• Input data:
Start of Block
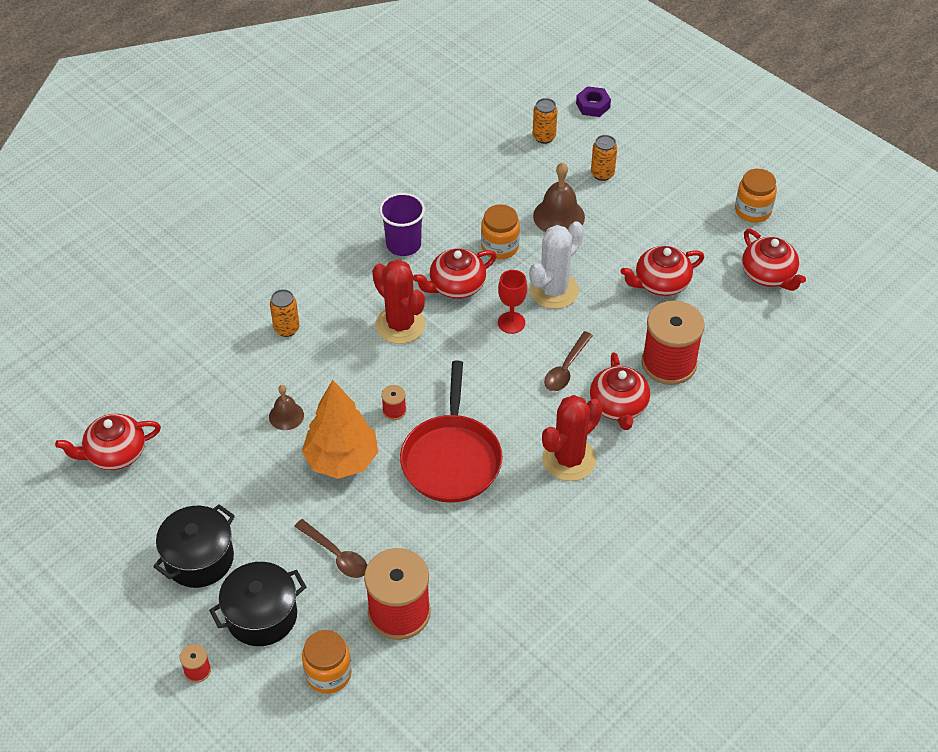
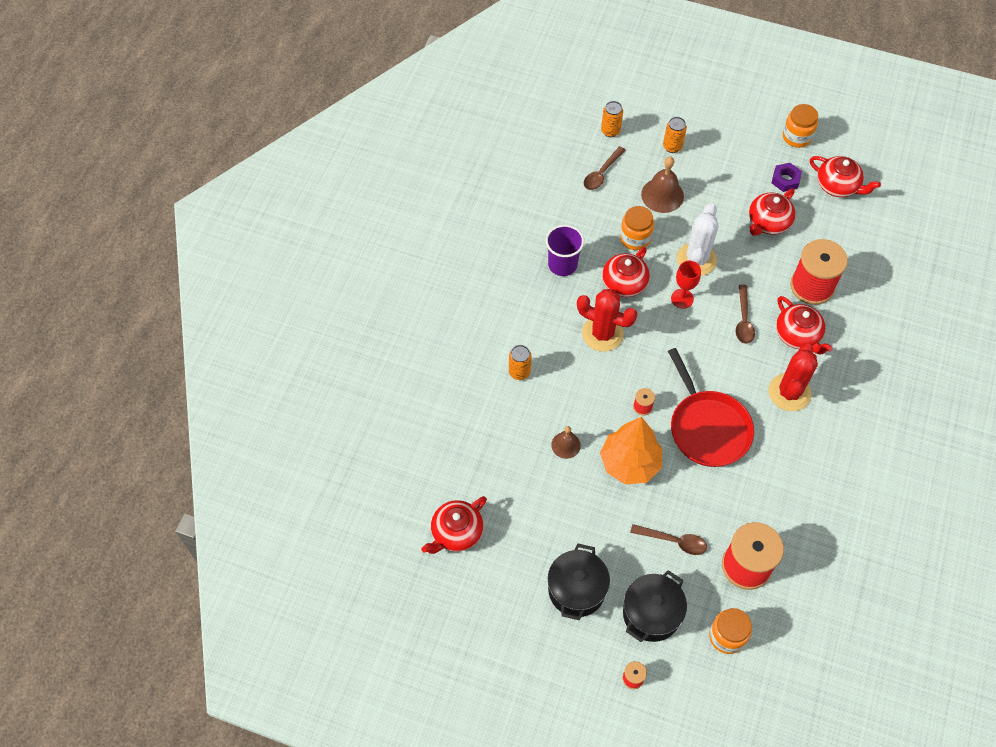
camera: 25 degrees left, 10 degrees up
(506, 173) = (601, 173): none -> brown spoon
(593, 105) = (630, 90): purple nut -> purple nut (785, 180)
End of Block
• Requirement: A word-for-word reprint of the listing above is needed, minus the pictures.

• Written answer:
camera: 25 degrees left, 10 degrees up
(506, 173) = (601, 173): none -> brown spoon
(593, 105) = (630, 90): purple nut -> purple nut (785, 180)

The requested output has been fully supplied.